## EXERCISE DATA:
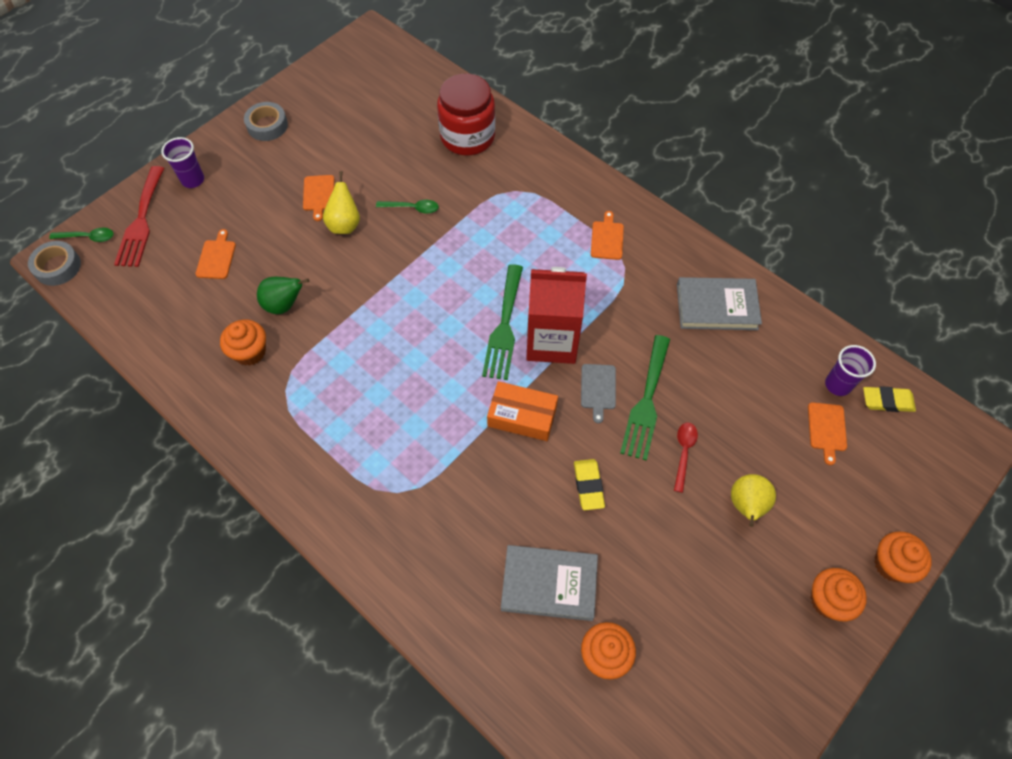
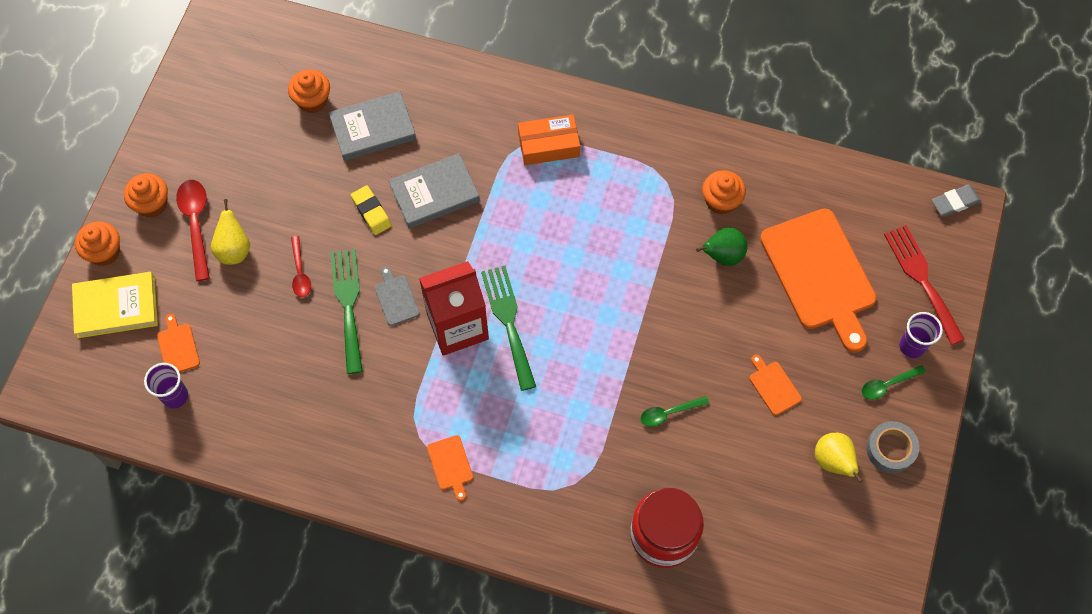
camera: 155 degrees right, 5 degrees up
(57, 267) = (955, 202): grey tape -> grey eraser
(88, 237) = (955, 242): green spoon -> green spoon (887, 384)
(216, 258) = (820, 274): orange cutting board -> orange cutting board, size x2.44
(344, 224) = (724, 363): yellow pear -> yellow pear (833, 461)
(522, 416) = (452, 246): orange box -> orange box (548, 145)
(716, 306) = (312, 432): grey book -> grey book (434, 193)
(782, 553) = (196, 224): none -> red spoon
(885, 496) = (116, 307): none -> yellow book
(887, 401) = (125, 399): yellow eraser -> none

## WHAT IS EXPECTED:
Print exactly the lines above, starting at the line that contains "(216, 258) = (820, 274): orange" and ending with the last line of the records, both included.

## YOUR RESPONSE:
(216, 258) = (820, 274): orange cutting board -> orange cutting board, size x2.44
(344, 224) = (724, 363): yellow pear -> yellow pear (833, 461)
(522, 416) = (452, 246): orange box -> orange box (548, 145)
(716, 306) = (312, 432): grey book -> grey book (434, 193)
(782, 553) = (196, 224): none -> red spoon
(885, 496) = (116, 307): none -> yellow book
(887, 401) = (125, 399): yellow eraser -> none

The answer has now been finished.